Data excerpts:

......

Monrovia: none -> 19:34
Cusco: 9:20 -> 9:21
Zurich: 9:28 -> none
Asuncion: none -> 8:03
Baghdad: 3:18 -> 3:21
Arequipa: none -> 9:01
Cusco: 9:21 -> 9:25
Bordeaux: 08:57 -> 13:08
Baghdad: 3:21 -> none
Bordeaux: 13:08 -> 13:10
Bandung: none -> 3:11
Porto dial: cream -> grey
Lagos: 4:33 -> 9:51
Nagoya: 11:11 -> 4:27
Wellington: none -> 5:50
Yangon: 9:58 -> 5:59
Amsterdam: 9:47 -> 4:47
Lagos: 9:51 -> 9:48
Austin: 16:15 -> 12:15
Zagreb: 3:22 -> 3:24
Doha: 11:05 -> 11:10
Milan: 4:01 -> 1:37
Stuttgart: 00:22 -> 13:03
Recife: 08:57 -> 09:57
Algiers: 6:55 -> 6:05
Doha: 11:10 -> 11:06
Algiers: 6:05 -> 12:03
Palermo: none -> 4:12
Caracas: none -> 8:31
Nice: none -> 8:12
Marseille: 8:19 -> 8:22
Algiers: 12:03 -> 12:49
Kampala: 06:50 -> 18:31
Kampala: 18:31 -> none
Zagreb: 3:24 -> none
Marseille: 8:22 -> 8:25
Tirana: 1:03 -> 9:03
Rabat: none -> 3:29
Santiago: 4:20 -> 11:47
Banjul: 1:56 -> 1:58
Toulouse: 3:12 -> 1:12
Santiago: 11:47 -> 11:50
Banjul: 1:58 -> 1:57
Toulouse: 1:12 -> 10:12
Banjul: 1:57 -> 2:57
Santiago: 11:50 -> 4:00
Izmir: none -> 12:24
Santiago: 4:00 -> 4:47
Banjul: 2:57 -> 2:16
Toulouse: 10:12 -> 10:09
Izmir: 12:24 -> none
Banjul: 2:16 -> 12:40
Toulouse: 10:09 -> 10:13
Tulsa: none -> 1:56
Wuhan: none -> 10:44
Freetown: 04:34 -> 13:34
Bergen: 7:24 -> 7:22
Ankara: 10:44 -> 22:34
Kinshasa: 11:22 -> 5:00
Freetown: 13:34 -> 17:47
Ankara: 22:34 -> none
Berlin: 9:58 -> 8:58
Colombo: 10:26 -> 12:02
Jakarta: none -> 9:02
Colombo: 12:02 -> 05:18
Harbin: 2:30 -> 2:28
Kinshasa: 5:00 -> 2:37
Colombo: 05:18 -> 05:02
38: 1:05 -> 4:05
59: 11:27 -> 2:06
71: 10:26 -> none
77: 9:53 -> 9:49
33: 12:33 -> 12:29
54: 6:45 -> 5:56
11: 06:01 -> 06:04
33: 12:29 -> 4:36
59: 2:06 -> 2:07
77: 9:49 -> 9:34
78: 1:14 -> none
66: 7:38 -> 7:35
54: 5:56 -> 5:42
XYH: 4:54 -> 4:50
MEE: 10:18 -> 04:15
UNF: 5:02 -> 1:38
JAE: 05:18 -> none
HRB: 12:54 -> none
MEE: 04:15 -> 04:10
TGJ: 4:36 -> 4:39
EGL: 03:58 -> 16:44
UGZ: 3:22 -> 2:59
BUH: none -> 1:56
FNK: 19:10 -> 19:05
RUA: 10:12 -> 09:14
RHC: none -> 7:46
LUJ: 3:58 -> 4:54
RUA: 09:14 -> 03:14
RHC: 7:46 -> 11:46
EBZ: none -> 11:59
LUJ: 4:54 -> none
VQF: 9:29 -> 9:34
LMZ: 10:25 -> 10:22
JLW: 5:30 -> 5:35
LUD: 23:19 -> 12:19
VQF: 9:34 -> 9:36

......

Problem –
Return every line of the rows above that contains the word "Marseille", treating uppercase and lowercase as different.

Exercise result –
Marseille: 8:19 -> 8:22
Marseille: 8:22 -> 8:25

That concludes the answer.